__Task requirements__. Could you filter the data below down to the lines that hold the word "purple"?

__Material for this exercise__.
• • • •

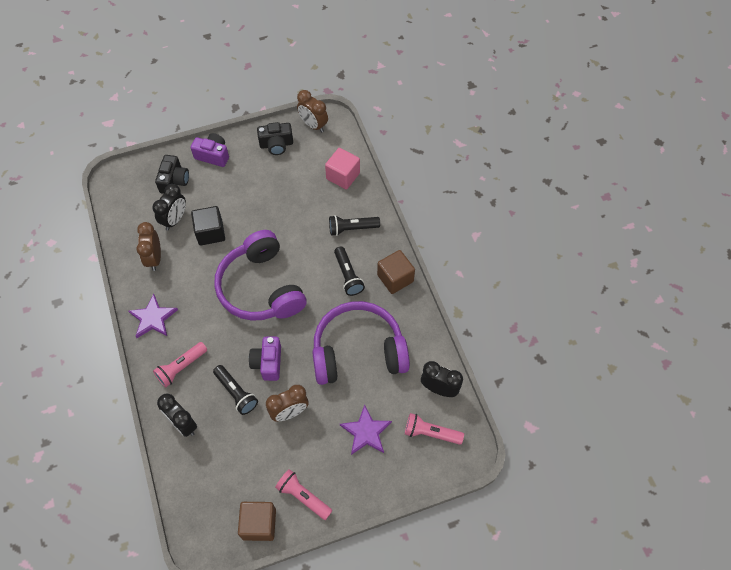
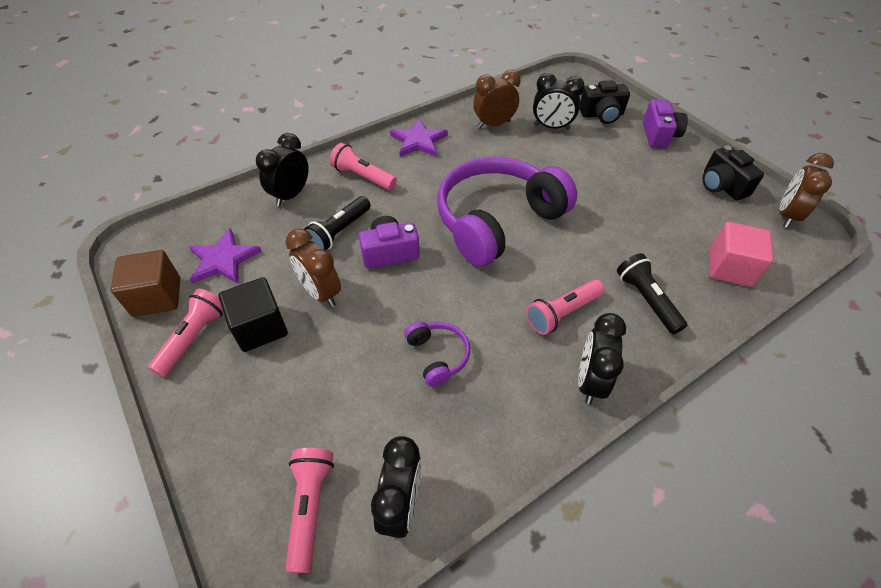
camera: 75 degrees right, 10 degrees down
(210, 232) = (551, 158): black cube -> black cube (260, 327)
(348, 275) = (562, 313): black flashlight -> pink flashlight
(358, 351) = (437, 356): purple headphones -> purple headphones, size x0.42
(366, 432) = (301, 398): purple star -> purple star (223, 260)
(395, 278) = (590, 381): brown cube -> black clock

• • • •

__Your solution__.
(358, 351) = (437, 356): purple headphones -> purple headphones, size x0.42
(366, 432) = (301, 398): purple star -> purple star (223, 260)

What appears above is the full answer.